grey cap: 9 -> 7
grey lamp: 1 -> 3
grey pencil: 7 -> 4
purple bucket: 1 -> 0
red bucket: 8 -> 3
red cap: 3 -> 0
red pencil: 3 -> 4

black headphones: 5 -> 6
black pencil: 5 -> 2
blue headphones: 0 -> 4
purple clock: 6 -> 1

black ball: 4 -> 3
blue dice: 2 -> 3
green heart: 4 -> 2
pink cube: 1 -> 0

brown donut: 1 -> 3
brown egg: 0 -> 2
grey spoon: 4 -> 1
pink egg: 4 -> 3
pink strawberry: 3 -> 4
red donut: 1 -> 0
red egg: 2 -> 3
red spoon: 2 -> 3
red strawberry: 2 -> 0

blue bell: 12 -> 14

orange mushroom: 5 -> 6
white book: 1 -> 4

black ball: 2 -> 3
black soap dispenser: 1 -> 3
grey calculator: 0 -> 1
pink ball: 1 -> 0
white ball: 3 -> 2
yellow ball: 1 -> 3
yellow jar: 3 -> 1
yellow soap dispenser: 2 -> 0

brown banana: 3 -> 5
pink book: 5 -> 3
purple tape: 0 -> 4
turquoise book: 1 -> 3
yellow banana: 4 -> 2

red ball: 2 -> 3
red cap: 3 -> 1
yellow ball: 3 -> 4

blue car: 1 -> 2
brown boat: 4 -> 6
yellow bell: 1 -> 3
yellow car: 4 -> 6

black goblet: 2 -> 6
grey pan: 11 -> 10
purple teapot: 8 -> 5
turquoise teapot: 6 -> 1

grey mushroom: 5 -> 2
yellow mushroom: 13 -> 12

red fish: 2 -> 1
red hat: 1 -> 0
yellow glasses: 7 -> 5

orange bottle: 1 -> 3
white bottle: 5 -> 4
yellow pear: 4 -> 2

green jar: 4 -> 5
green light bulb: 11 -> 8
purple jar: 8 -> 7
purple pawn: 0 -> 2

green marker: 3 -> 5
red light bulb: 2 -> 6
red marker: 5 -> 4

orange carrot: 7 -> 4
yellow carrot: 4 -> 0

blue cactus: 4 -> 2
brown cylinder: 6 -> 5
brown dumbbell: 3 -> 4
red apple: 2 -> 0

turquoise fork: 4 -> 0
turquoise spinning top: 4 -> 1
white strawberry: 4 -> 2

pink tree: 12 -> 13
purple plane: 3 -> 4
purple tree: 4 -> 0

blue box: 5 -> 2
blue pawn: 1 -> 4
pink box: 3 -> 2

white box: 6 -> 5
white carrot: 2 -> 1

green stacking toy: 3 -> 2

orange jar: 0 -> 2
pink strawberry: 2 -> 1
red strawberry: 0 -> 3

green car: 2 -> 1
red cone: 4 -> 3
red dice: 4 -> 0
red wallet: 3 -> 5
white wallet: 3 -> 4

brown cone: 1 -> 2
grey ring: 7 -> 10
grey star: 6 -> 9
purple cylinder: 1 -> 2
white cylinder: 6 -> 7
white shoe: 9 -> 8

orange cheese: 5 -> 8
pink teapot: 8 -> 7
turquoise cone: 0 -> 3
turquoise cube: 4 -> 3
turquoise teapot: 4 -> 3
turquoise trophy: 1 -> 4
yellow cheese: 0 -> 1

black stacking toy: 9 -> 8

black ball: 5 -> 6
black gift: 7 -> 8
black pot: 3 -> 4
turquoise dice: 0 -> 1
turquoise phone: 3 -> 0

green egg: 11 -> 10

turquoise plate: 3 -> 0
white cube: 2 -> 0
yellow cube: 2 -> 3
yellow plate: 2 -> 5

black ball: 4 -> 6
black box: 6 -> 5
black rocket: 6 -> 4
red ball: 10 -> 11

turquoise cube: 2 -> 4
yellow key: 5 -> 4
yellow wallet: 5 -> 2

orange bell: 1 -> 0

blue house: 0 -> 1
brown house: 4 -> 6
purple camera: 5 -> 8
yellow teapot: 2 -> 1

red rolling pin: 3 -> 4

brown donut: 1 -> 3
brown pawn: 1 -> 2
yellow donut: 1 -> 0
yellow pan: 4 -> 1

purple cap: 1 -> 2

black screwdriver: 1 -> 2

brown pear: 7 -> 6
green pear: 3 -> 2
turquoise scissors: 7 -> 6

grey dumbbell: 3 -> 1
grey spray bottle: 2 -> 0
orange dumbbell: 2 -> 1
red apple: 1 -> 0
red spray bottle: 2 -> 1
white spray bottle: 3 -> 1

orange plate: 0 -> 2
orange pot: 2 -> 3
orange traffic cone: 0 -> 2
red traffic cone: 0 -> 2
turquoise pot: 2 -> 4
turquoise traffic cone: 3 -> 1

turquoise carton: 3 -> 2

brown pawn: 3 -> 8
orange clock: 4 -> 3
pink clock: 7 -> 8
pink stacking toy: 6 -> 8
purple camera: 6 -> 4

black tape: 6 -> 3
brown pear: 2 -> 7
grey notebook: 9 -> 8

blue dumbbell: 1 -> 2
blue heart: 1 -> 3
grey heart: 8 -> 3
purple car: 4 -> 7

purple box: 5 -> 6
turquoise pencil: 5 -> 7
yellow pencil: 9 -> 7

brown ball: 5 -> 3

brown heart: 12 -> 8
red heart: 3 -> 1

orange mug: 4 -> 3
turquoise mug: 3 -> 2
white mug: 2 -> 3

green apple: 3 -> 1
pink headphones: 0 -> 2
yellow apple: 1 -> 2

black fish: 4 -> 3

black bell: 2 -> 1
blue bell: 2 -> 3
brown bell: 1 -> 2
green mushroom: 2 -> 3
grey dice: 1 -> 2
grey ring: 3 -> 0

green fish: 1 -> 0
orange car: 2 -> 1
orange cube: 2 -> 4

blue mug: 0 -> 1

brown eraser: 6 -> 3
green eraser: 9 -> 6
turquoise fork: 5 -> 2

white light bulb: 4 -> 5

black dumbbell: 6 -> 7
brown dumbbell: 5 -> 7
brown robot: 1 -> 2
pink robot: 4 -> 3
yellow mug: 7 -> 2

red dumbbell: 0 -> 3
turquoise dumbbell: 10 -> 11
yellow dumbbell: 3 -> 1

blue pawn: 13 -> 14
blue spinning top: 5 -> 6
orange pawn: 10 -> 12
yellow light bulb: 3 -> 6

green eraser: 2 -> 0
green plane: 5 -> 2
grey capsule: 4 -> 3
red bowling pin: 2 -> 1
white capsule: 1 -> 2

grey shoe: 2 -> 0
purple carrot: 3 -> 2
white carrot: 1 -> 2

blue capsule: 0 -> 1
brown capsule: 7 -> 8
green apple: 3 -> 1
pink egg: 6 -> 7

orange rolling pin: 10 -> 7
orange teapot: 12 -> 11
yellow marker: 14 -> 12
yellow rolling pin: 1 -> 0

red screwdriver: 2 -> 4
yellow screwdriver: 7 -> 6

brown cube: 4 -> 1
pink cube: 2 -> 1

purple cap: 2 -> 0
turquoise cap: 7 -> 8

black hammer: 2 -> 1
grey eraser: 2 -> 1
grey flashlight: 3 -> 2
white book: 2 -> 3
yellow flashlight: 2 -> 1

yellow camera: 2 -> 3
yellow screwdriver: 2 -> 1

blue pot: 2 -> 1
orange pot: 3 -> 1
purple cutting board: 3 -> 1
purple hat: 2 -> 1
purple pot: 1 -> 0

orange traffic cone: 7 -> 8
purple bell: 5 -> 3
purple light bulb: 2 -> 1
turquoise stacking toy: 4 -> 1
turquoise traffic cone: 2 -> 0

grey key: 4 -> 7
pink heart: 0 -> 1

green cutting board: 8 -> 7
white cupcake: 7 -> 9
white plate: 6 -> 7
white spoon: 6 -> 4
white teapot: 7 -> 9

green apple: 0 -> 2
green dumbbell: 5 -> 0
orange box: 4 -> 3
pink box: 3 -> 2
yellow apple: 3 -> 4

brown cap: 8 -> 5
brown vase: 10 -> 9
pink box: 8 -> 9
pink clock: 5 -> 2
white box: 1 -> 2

──────

→ ABOUT THIS TASK
Please return exactly the lines from the opening line of the data above through the line with "brown egg: 0 -> 2", both included and nothing else.

→ WRITTEN SOLUTION
grey cap: 9 -> 7
grey lamp: 1 -> 3
grey pencil: 7 -> 4
purple bucket: 1 -> 0
red bucket: 8 -> 3
red cap: 3 -> 0
red pencil: 3 -> 4

black headphones: 5 -> 6
black pencil: 5 -> 2
blue headphones: 0 -> 4
purple clock: 6 -> 1

black ball: 4 -> 3
blue dice: 2 -> 3
green heart: 4 -> 2
pink cube: 1 -> 0

brown donut: 1 -> 3
brown egg: 0 -> 2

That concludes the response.